Leaving out only the pictures, write out all the entries exactly.

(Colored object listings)
BEGIN
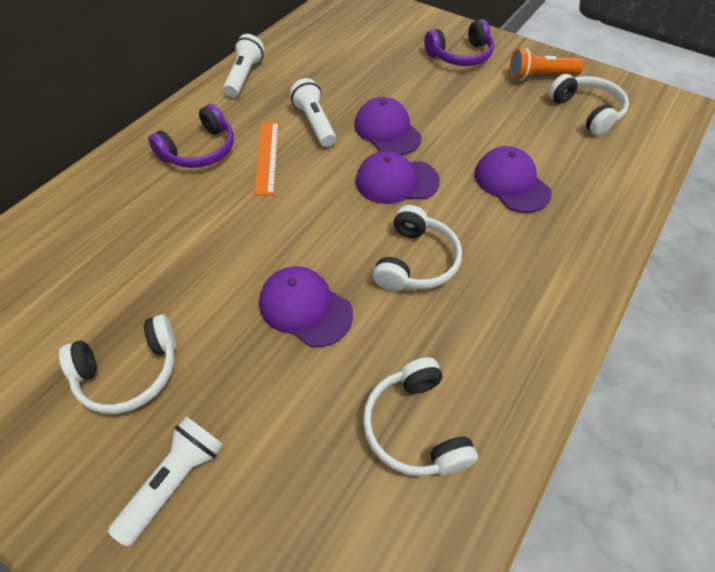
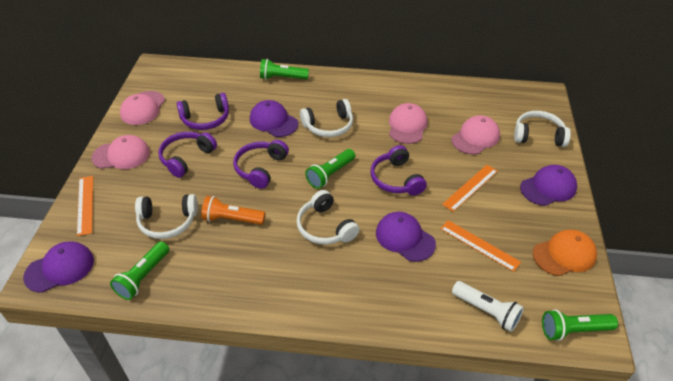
green flashlight: 0 -> 4
orange cap: 0 -> 1
orange ruler: 1 -> 3
pink cap: 0 -> 4
purple headphones: 2 -> 4
white flashlight: 3 -> 1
END
=== Task result ===
green flashlight: 0 -> 4
orange cap: 0 -> 1
orange ruler: 1 -> 3
pink cap: 0 -> 4
purple headphones: 2 -> 4
white flashlight: 3 -> 1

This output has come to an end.